Below are some records; find each line that carries the word "grey" and copy it.

┌─ Supplied material

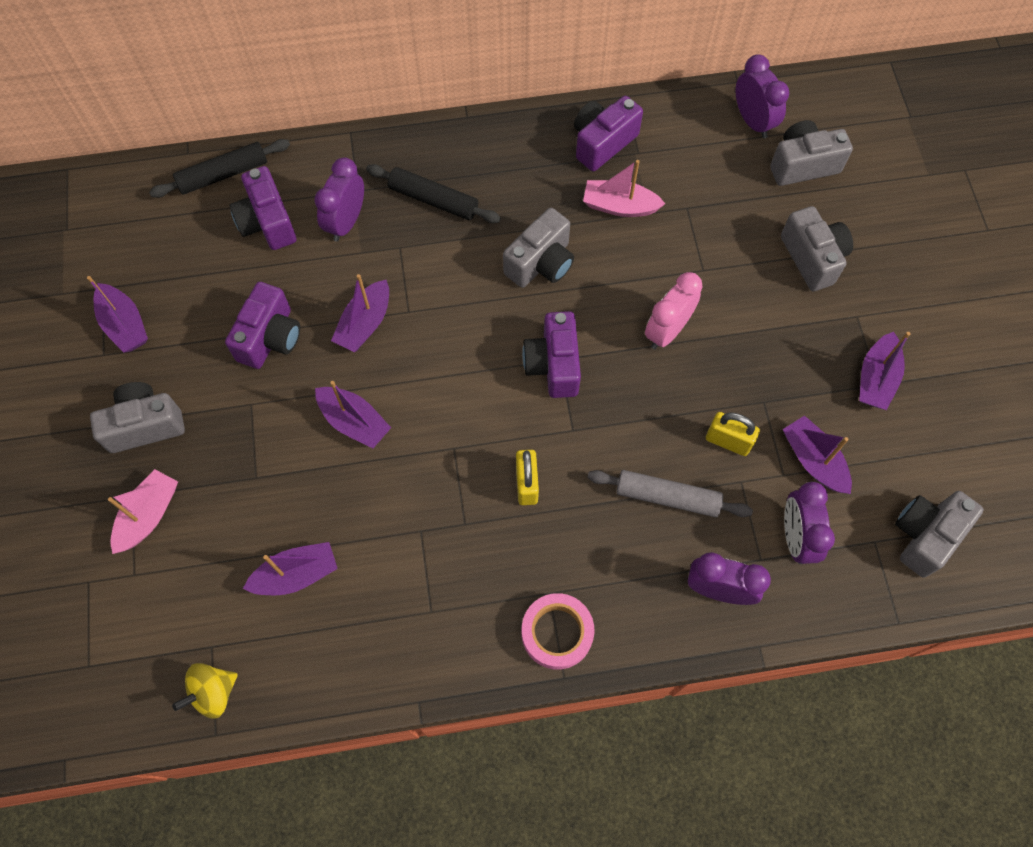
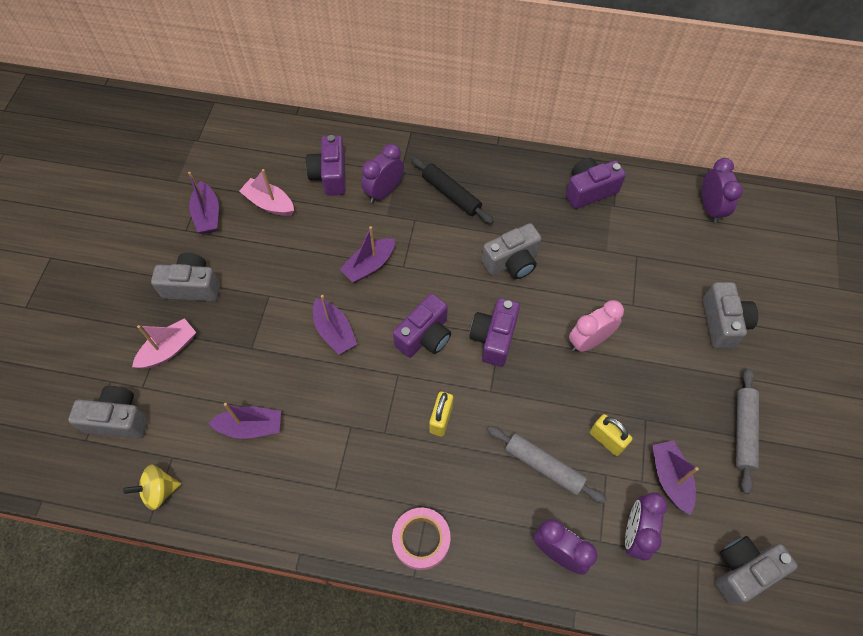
camera: 20 degrees right, 5 degrees down
(223, 174) = (313, 135): black rolling pin -> none
(270, 338) = (300, 254): purple camera -> purple camera (425, 336)
(619, 206) = (585, 239): pink boat -> pink boat (269, 203)
(802, 165) = (738, 251): grey camera -> grey camera (118, 419)
(876, 378) = (743, 431): purple boat -> grey rolling pin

└─

_Solution to this exercise_:
(802, 165) = (738, 251): grey camera -> grey camera (118, 419)
(876, 378) = (743, 431): purple boat -> grey rolling pin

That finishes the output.